>>>

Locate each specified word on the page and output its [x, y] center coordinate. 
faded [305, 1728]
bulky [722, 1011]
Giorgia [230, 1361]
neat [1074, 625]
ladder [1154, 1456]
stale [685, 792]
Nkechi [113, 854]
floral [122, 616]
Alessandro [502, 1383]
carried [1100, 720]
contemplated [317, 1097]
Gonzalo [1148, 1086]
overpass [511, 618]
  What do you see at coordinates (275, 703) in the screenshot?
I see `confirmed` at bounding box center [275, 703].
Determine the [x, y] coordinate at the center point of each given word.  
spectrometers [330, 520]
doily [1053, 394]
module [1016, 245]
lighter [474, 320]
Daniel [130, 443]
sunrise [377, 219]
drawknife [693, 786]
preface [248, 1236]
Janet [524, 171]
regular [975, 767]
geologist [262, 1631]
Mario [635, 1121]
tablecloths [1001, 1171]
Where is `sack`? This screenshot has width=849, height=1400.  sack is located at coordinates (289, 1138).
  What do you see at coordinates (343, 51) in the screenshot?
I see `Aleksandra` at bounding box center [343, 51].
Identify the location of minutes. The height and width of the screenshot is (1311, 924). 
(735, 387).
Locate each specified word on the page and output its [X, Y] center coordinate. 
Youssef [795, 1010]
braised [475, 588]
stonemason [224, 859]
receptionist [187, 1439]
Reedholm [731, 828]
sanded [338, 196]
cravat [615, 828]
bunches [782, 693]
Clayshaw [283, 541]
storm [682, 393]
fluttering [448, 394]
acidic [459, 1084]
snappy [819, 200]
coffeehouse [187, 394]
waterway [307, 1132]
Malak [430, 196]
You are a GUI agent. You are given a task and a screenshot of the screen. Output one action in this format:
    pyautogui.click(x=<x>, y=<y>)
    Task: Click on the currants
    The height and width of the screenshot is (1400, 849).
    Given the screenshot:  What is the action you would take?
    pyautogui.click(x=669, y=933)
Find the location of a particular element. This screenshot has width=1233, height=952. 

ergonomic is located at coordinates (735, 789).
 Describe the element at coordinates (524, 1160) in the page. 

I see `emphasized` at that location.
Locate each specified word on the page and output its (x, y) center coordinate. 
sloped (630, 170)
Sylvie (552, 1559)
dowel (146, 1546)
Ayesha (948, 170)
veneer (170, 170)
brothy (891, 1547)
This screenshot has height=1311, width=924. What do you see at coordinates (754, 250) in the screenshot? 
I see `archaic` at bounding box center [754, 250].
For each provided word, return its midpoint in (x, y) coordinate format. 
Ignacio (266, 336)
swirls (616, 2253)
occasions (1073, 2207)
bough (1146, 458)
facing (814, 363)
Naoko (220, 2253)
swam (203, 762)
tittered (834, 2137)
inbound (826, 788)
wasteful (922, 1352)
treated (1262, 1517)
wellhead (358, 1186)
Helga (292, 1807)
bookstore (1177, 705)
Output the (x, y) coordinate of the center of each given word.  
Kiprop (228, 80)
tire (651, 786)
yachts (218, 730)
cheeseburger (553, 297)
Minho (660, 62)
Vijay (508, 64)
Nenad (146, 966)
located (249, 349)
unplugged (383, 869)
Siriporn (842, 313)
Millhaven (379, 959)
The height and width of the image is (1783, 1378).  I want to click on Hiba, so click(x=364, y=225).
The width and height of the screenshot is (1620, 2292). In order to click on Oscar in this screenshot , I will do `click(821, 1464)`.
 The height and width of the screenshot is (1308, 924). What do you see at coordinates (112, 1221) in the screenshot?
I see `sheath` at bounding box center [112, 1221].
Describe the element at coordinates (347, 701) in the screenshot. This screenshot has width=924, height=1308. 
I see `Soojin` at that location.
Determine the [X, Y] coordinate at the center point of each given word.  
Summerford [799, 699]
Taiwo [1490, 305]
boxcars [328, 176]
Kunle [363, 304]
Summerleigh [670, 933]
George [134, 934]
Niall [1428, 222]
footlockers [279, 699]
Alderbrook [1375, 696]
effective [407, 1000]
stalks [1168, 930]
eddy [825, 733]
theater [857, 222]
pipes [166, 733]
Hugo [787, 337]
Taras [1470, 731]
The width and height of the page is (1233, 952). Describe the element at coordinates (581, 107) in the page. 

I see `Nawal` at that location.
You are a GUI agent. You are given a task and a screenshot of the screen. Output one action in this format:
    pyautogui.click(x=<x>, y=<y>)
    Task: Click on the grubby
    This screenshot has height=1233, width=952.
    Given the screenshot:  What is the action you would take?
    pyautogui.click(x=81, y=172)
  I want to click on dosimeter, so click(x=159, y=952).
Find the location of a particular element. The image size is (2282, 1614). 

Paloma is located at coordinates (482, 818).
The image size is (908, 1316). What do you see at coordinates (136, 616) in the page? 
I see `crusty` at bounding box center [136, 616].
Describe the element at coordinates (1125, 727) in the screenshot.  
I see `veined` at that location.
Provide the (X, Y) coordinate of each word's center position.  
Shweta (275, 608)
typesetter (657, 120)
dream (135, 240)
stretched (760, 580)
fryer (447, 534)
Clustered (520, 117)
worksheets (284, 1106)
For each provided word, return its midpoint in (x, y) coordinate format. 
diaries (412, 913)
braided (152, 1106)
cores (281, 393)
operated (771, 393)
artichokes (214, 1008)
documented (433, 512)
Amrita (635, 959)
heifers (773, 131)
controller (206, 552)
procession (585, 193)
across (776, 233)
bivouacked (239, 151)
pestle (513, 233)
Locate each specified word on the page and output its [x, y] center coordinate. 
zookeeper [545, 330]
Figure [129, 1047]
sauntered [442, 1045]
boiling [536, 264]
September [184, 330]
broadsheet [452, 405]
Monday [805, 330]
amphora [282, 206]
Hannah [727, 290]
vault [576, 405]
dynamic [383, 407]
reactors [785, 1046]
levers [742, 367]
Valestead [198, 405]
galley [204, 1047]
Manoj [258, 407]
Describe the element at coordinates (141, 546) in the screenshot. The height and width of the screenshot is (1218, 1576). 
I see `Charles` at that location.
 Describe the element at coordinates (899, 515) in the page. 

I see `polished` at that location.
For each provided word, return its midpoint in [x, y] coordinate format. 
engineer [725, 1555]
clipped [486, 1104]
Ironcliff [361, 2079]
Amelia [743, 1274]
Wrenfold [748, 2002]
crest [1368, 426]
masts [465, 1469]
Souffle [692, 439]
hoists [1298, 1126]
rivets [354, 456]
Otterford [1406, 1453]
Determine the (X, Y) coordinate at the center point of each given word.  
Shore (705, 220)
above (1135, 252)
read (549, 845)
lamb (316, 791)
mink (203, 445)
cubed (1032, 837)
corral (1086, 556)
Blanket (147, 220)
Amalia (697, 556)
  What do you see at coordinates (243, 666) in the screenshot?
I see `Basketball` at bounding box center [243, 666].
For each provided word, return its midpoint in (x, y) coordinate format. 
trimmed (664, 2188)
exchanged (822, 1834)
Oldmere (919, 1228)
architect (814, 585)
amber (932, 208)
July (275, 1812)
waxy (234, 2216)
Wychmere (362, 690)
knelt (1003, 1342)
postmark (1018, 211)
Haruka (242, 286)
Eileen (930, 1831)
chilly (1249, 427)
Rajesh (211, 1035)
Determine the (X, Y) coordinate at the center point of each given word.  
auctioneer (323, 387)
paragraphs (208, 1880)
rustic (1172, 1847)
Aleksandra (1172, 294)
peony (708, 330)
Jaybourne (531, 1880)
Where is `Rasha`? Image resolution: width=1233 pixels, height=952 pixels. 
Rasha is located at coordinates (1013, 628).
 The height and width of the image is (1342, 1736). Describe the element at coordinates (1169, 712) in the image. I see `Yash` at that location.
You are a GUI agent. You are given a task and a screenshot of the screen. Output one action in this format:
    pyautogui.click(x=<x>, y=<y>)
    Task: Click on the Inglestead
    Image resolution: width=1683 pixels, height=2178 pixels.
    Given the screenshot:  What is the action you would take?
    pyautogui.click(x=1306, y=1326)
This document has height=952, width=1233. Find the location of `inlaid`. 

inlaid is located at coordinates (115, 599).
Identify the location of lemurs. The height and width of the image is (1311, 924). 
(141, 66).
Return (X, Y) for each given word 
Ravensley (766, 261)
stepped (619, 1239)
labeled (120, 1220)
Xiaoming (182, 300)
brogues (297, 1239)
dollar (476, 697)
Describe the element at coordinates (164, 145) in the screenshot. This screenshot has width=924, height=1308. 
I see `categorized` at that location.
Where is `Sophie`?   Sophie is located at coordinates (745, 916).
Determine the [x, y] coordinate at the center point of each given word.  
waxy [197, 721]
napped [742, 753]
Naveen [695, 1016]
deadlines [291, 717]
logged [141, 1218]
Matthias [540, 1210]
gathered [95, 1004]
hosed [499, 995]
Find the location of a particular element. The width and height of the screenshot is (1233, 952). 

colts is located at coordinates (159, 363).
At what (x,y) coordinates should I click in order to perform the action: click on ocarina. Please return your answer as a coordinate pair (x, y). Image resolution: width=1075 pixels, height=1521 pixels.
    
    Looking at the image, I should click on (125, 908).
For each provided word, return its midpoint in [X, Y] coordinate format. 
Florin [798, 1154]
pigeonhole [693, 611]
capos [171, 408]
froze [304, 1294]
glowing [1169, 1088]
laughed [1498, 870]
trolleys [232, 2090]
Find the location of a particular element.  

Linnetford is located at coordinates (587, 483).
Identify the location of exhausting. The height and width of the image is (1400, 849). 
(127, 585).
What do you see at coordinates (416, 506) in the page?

<<<

## The exercise
Copy out the rows word for word, starting at the line with "glowing [1169, 1088]" and running through the last row.

## Response for this exercise
glowing [1169, 1088]
laughed [1498, 870]
trolleys [232, 2090]
Find the location of a particular element.  

Linnetford is located at coordinates (587, 483).
Identify the location of exhausting. The height and width of the image is (1400, 849). 
(127, 585).
What do you see at coordinates (416, 506) in the page?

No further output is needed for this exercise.